— Work instructions —
Would you give back exactly the lines from the line with "black cross: (353, 302)" through the end of the entries below, both included, but none of the pictures?

╭──

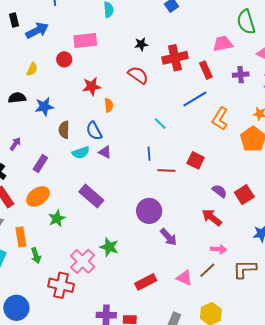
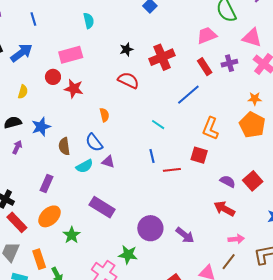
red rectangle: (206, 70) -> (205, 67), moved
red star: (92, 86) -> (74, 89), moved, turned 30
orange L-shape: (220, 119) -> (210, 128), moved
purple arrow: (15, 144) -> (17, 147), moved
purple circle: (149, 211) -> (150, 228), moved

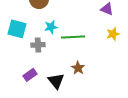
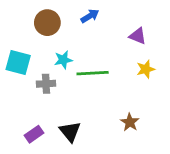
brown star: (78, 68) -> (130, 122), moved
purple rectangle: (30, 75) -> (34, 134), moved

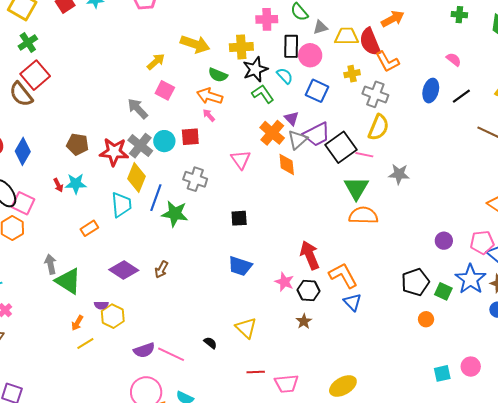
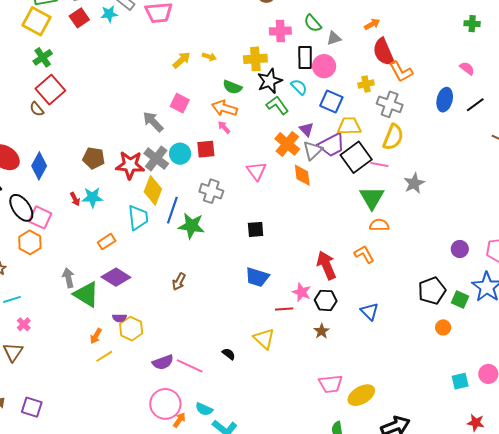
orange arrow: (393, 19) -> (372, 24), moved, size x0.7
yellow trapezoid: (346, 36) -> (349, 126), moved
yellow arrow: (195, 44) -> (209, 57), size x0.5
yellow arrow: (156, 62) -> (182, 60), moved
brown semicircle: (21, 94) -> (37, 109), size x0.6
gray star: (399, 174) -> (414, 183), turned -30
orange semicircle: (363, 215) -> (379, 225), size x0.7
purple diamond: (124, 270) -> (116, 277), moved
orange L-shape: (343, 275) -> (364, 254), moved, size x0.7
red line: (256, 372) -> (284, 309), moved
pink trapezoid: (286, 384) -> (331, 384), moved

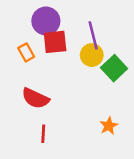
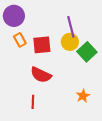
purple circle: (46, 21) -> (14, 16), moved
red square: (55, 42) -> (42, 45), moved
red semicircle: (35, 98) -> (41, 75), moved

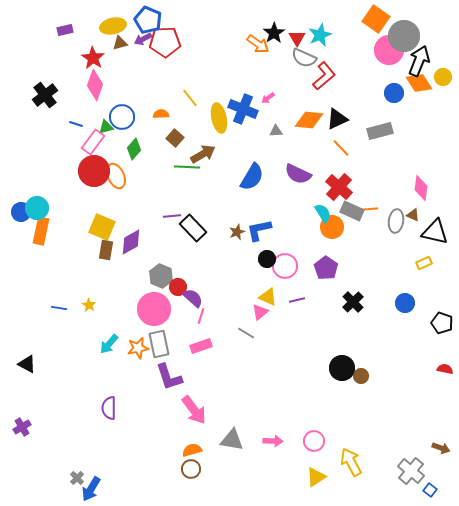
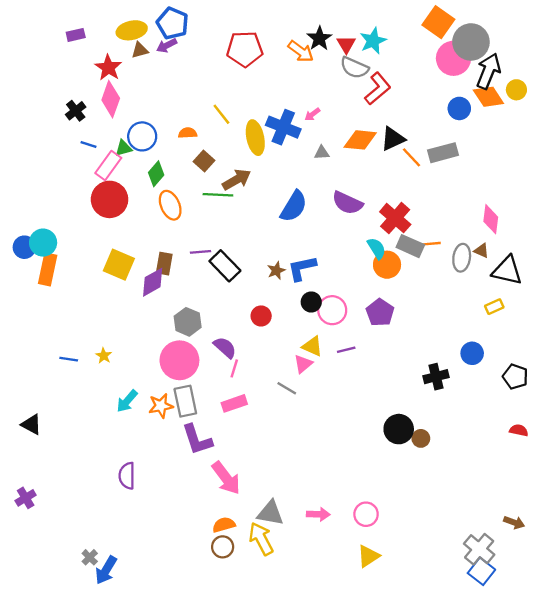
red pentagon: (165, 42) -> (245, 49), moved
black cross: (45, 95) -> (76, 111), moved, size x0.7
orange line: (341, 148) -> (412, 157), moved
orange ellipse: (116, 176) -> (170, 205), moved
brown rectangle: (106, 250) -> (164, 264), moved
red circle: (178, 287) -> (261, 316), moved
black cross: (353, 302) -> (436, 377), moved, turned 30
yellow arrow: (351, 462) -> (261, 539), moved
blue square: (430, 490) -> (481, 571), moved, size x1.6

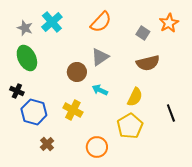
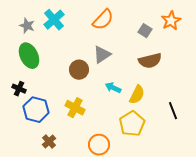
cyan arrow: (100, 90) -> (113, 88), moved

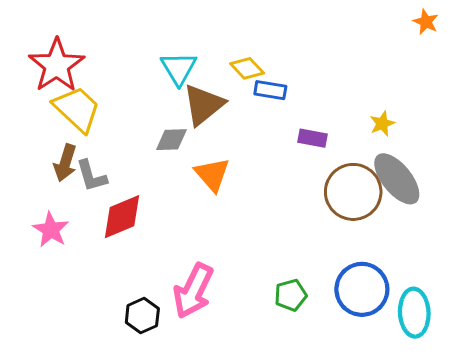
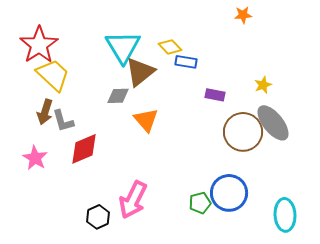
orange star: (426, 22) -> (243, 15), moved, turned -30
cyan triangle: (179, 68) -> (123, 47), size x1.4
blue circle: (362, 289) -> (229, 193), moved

╰──

— Response below —
black cross: (353, 302) -> (436, 377), moved, turned 30
yellow arrow: (351, 462) -> (261, 539), moved
blue square: (430, 490) -> (481, 571), moved, size x1.6

cyan arrow: (100, 90) -> (113, 88), moved

orange star: (426, 22) -> (243, 15), moved, turned -30
cyan triangle: (179, 68) -> (123, 47), size x1.4
blue circle: (362, 289) -> (229, 193), moved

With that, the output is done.